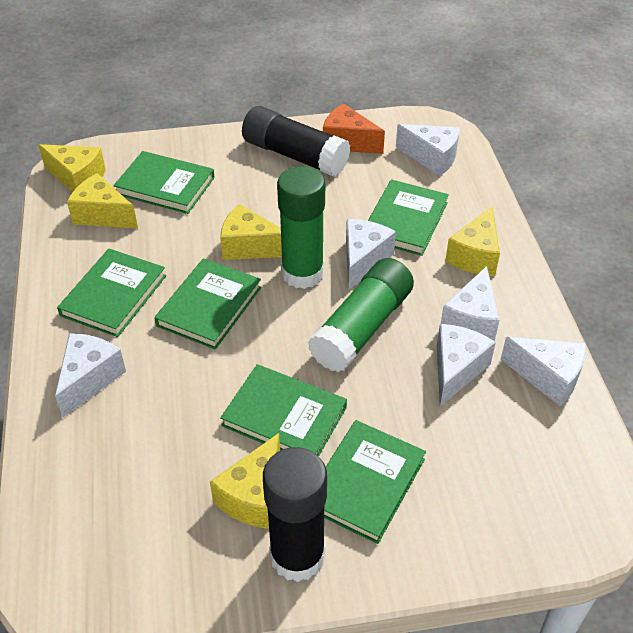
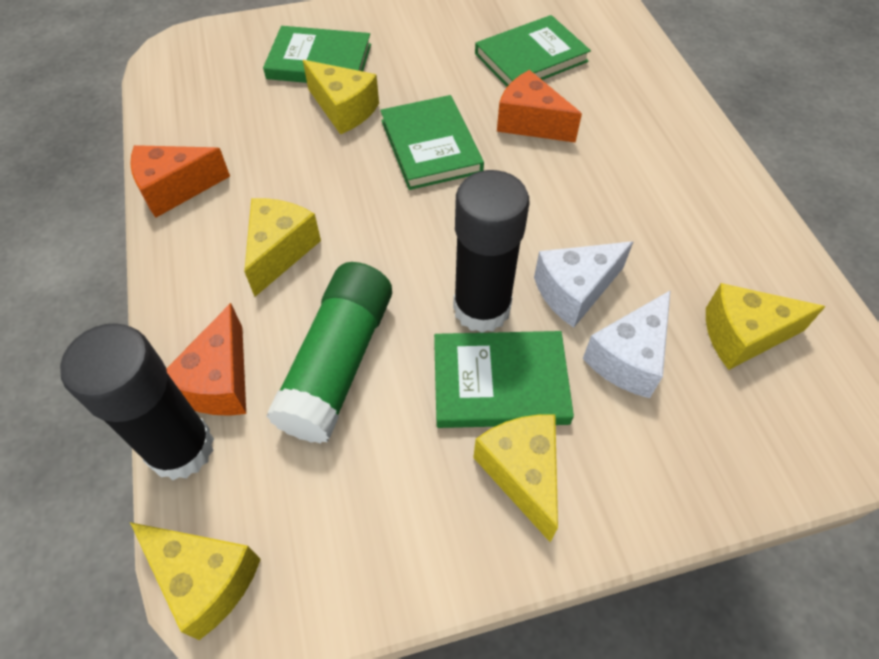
green book: 6 -> 4
green glue stick: 2 -> 1
orange cheese: 1 -> 3
white cheese: 6 -> 2

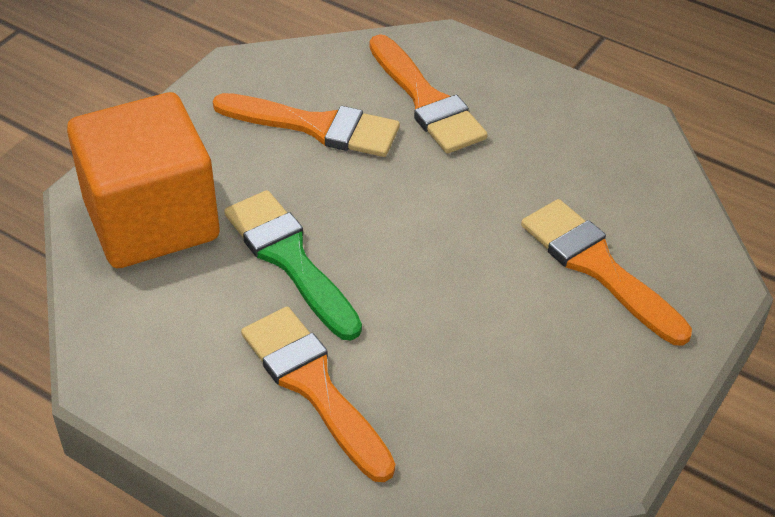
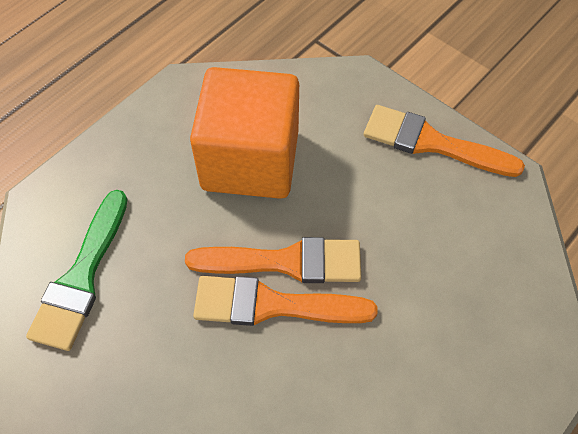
orange brush: 4 -> 3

● **EXERCISE DETAILS**
A faithful copy of all the data above is required, printed exactly and with no pictures.

● **TASK OUTPUT**
green book: 6 -> 4
green glue stick: 2 -> 1
orange cheese: 1 -> 3
white cheese: 6 -> 2

orange brush: 4 -> 3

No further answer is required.